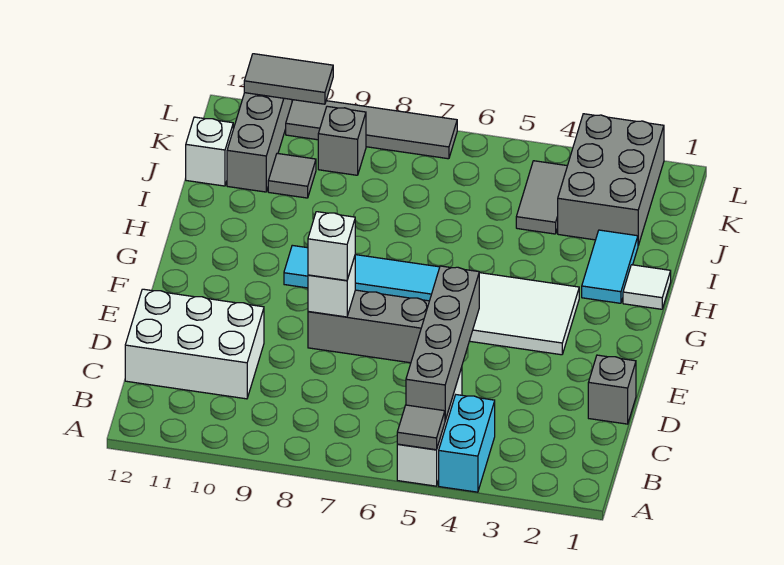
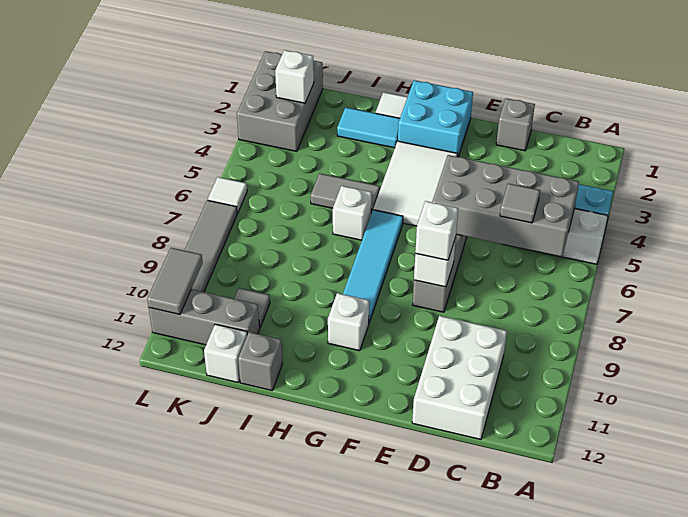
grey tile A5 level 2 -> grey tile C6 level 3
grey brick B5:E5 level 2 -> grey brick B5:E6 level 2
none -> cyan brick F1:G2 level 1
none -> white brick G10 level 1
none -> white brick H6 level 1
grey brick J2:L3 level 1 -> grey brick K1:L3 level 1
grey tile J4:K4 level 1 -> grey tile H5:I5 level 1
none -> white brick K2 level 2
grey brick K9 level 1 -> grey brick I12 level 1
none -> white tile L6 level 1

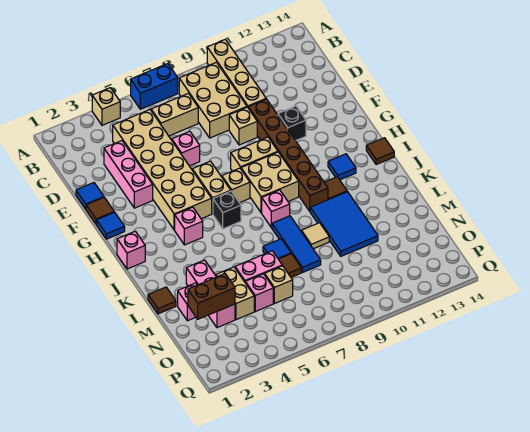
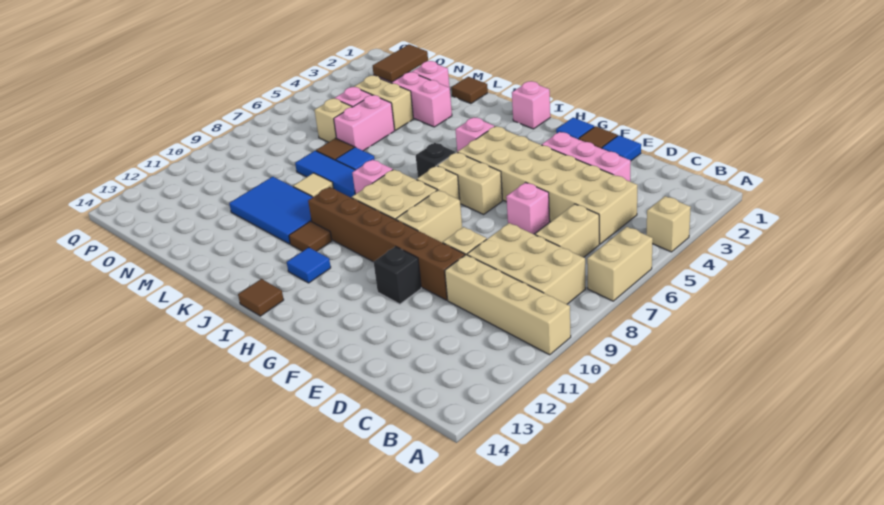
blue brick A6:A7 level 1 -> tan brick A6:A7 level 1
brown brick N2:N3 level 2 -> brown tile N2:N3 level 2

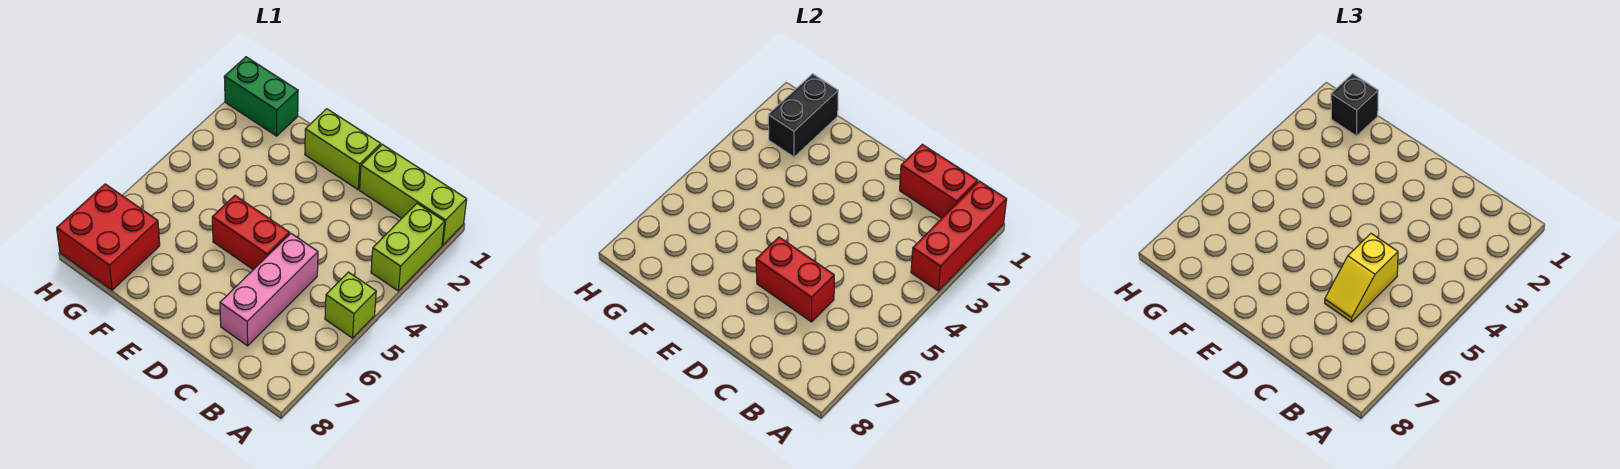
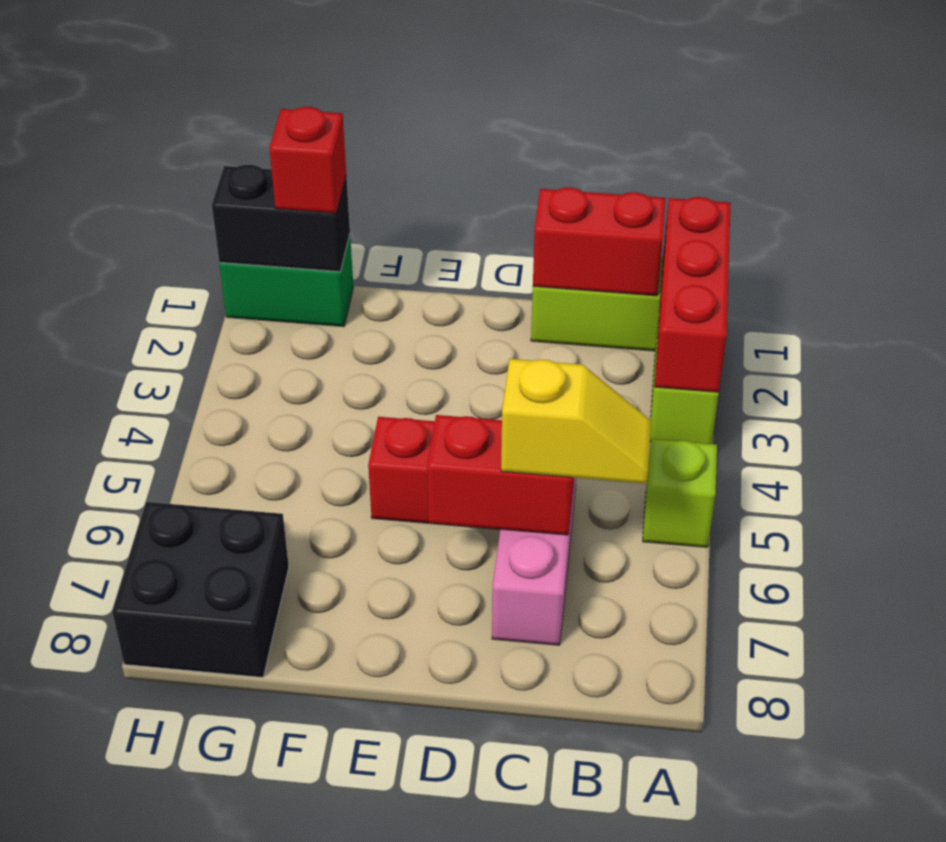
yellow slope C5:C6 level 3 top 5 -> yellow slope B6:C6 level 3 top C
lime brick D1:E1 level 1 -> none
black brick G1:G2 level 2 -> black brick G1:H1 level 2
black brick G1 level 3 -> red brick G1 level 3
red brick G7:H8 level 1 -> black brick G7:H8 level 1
◇ ◇ ◇ ◇ ◇ ◇ ◇
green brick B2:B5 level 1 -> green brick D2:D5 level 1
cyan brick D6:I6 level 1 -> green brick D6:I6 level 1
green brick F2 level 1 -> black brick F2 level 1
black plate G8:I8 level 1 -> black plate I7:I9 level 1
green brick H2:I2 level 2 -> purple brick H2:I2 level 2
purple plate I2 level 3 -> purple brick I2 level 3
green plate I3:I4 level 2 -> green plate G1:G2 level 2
◇ ◇ ◇ ◇ ◇ ◇ ◇
Instructions for the task
From the material above, give again exactly the lines from the one that contains "grey tile J4:K4" through the one that contains "yellow slope C5:C6", and leave out the pictures.

Exercise answer
grey tile J4:K4 level 1 -> grey tile H5:I5 level 1
none -> white brick K2 level 2
grey brick K9 level 1 -> grey brick I12 level 1
none -> white tile L6 level 1

blue brick A6:A7 level 1 -> tan brick A6:A7 level 1
brown brick N2:N3 level 2 -> brown tile N2:N3 level 2

yellow slope C5:C6 level 3 top 5 -> yellow slope B6:C6 level 3 top C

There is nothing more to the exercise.